SOURCE MATERIAL
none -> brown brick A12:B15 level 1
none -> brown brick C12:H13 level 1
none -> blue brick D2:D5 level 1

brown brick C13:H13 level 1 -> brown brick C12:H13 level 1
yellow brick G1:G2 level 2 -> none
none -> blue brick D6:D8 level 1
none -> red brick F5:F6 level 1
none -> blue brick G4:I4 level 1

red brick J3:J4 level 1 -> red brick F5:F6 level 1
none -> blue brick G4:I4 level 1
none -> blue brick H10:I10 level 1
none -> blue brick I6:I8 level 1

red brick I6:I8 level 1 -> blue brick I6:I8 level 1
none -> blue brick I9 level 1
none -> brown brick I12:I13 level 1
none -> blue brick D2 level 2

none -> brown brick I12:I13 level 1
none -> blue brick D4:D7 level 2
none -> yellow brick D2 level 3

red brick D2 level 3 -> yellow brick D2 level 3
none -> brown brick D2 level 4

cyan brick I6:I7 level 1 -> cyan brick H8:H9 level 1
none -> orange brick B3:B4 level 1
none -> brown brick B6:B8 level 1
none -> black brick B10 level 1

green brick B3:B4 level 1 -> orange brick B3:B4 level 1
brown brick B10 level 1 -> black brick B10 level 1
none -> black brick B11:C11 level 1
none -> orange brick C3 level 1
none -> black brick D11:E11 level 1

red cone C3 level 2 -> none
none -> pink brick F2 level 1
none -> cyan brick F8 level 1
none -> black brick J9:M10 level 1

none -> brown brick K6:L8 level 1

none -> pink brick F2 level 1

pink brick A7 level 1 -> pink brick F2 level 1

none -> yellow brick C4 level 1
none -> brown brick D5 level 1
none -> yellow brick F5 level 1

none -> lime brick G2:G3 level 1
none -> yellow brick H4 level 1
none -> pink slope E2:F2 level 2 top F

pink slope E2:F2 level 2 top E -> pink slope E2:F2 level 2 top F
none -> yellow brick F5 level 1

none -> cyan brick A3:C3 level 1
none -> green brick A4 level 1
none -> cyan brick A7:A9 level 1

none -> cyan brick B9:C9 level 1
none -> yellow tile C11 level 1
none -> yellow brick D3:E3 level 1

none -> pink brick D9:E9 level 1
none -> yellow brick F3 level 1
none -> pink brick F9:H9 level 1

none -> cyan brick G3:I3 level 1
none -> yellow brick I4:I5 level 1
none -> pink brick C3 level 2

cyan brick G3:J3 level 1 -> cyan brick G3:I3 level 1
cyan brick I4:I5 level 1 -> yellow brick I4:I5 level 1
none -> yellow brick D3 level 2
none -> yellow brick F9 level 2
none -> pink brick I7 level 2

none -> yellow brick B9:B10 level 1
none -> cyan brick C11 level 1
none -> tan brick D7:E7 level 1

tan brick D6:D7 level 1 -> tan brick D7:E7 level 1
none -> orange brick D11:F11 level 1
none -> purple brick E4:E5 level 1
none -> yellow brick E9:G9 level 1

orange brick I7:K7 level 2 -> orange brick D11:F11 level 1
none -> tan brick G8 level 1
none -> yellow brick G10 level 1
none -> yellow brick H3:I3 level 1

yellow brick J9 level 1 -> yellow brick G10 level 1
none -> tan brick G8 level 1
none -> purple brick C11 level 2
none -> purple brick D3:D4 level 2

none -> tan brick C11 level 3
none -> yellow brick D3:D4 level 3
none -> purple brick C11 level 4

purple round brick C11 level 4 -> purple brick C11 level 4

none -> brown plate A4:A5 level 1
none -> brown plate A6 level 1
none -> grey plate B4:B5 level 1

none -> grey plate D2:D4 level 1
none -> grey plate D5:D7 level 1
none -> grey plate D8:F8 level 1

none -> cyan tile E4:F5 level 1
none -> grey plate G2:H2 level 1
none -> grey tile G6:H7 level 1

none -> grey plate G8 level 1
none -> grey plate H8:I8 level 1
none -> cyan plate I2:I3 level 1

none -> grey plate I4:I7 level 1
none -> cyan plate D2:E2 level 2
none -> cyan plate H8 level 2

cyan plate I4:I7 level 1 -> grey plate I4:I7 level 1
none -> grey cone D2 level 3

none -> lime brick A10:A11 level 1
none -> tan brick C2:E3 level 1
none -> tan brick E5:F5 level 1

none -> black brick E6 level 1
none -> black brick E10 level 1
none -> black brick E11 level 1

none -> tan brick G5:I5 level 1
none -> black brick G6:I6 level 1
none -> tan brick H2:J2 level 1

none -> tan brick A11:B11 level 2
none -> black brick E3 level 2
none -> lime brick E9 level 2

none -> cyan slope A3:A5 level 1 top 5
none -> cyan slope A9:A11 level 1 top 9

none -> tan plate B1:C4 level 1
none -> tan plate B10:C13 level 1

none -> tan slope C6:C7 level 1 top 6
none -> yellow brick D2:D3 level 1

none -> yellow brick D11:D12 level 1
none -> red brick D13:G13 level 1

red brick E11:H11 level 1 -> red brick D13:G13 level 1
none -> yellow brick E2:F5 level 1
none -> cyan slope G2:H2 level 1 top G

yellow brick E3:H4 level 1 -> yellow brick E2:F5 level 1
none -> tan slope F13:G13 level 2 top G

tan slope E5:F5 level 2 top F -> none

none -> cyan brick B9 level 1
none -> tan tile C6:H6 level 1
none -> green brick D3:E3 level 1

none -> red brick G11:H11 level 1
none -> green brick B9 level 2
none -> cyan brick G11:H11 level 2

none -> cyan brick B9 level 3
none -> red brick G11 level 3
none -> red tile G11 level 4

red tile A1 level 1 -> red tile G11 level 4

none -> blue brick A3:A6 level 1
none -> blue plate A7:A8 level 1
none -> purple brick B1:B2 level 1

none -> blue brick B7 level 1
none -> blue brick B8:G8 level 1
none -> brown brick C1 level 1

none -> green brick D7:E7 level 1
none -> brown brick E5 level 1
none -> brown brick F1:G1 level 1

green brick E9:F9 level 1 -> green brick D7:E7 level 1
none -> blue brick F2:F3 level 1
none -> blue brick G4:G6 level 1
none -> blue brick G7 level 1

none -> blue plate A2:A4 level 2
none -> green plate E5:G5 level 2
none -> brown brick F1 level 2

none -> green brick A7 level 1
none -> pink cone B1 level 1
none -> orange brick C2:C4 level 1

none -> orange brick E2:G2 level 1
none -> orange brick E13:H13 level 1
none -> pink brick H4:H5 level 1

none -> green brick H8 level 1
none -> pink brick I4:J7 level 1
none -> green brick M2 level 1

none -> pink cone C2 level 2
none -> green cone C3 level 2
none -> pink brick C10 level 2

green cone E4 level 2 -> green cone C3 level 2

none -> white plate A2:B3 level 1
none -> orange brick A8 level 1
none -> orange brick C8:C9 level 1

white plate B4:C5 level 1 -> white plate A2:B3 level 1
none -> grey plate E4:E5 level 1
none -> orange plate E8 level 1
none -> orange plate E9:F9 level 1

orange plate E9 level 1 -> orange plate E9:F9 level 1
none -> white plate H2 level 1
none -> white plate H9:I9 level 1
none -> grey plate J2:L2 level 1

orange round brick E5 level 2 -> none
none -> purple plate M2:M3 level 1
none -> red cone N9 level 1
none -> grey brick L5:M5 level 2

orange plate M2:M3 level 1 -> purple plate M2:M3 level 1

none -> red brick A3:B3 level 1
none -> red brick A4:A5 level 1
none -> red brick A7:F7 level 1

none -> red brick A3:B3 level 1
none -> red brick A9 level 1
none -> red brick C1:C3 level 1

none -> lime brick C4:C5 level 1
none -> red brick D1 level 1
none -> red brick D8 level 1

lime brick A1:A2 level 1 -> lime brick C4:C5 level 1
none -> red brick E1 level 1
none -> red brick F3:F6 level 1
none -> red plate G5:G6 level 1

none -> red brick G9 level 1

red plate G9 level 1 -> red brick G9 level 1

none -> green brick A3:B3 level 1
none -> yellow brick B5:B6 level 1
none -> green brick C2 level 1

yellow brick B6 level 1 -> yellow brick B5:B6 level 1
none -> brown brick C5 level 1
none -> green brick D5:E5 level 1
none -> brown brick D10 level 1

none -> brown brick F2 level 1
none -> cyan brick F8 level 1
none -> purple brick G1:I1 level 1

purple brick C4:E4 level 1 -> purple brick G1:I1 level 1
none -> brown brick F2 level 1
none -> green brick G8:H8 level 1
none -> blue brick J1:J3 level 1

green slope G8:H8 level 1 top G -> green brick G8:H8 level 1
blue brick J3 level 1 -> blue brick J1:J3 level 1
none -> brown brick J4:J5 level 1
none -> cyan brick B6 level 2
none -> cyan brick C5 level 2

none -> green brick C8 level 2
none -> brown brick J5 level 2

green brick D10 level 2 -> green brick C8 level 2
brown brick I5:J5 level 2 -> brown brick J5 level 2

WORK TO BE COMPLETED
Using the entries above, output exactly the lines between the line holding "none -> orange brick A8 level 1" and the line holding "red plate G9 level 1 -> red brick G9 level 1", end lines included, and nothing more.

RESPONSE BELOW
none -> orange brick A8 level 1
none -> orange brick C8:C9 level 1

white plate B4:C5 level 1 -> white plate A2:B3 level 1
none -> grey plate E4:E5 level 1
none -> orange plate E8 level 1
none -> orange plate E9:F9 level 1

orange plate E9 level 1 -> orange plate E9:F9 level 1
none -> white plate H2 level 1
none -> white plate H9:I9 level 1
none -> grey plate J2:L2 level 1

orange round brick E5 level 2 -> none
none -> purple plate M2:M3 level 1
none -> red cone N9 level 1
none -> grey brick L5:M5 level 2

orange plate M2:M3 level 1 -> purple plate M2:M3 level 1

none -> red brick A3:B3 level 1
none -> red brick A4:A5 level 1
none -> red brick A7:F7 level 1

none -> red brick A3:B3 level 1
none -> red brick A9 level 1
none -> red brick C1:C3 level 1

none -> lime brick C4:C5 level 1
none -> red brick D1 level 1
none -> red brick D8 level 1

lime brick A1:A2 level 1 -> lime brick C4:C5 level 1
none -> red brick E1 level 1
none -> red brick F3:F6 level 1
none -> red plate G5:G6 level 1

none -> red brick G9 level 1

red plate G9 level 1 -> red brick G9 level 1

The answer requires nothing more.